What you have to do >>
Copy out only the lines of the entries that start with the one containing "Is point (589, 416)" and end with the one containing "From the viewer's", with "white sailboat" changed to "white yacht" throughout and nothing else altered.

──────────

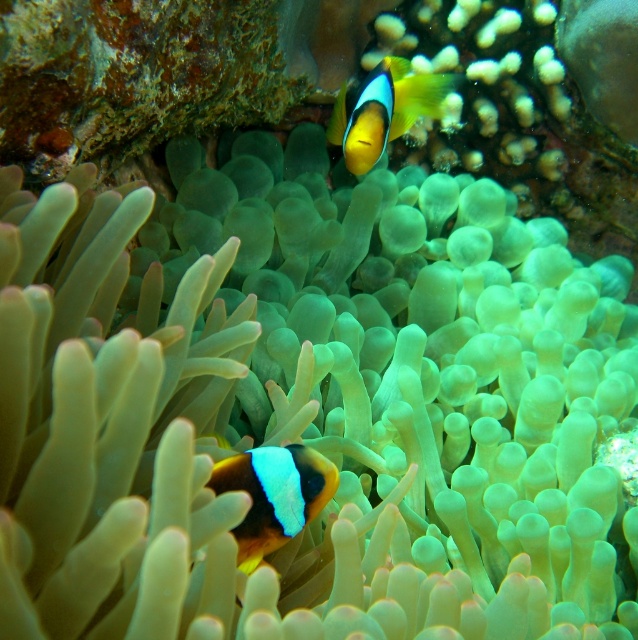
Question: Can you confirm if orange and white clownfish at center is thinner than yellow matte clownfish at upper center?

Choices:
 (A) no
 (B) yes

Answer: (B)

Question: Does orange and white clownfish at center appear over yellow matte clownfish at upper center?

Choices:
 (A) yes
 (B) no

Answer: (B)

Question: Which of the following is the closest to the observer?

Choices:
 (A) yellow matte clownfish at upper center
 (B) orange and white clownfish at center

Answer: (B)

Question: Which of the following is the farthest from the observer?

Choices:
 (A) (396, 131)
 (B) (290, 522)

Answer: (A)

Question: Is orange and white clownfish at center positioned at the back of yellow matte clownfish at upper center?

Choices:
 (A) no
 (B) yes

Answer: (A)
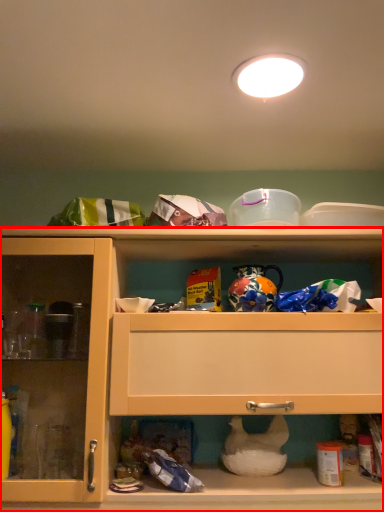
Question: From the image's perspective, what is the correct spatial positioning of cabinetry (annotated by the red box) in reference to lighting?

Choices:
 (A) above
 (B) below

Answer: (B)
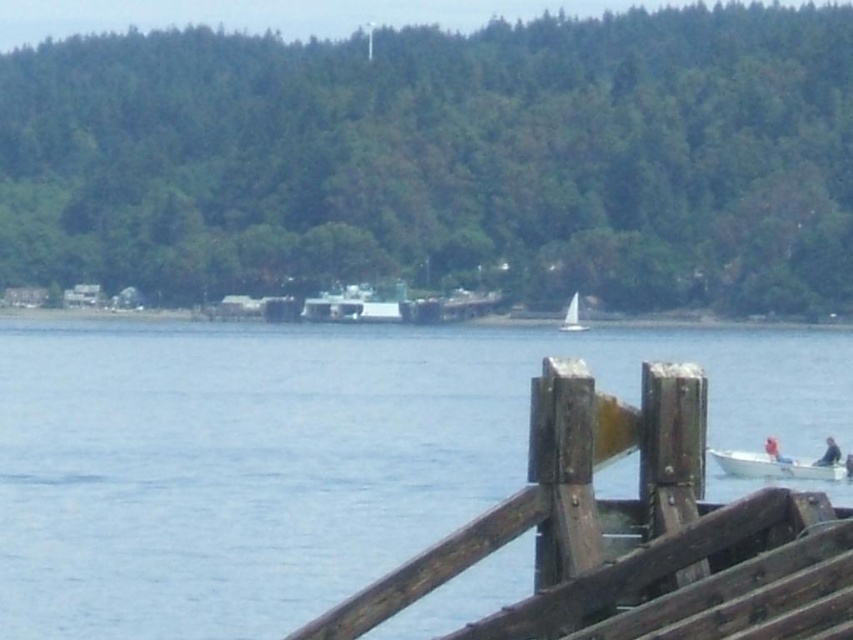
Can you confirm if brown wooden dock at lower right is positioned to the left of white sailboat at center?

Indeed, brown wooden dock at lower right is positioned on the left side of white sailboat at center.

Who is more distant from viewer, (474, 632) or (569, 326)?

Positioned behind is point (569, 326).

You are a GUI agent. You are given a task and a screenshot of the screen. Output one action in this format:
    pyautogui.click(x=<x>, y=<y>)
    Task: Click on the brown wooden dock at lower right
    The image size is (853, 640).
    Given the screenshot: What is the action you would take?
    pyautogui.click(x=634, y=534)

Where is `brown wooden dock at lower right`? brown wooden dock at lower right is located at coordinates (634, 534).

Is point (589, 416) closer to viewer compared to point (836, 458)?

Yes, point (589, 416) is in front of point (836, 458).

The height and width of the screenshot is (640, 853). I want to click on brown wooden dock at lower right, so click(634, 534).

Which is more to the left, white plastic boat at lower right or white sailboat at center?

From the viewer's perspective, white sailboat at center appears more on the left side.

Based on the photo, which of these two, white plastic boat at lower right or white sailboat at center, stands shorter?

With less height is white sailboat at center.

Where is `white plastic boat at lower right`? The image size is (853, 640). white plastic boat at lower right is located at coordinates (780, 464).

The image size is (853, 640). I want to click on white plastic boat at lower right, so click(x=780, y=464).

──────────

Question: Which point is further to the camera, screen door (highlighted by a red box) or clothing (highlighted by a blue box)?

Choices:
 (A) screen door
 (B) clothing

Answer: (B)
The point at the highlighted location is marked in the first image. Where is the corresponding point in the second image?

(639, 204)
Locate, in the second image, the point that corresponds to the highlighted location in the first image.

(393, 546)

──────────

Solution >>
Is point (589, 416) closer to viewer compared to point (836, 458)?

Yes, point (589, 416) is in front of point (836, 458).

The height and width of the screenshot is (640, 853). I want to click on brown wooden dock at lower right, so click(634, 534).

Which is more to the left, white plastic boat at lower right or white yacht at center?

From the viewer's perspective, white yacht at center appears more on the left side.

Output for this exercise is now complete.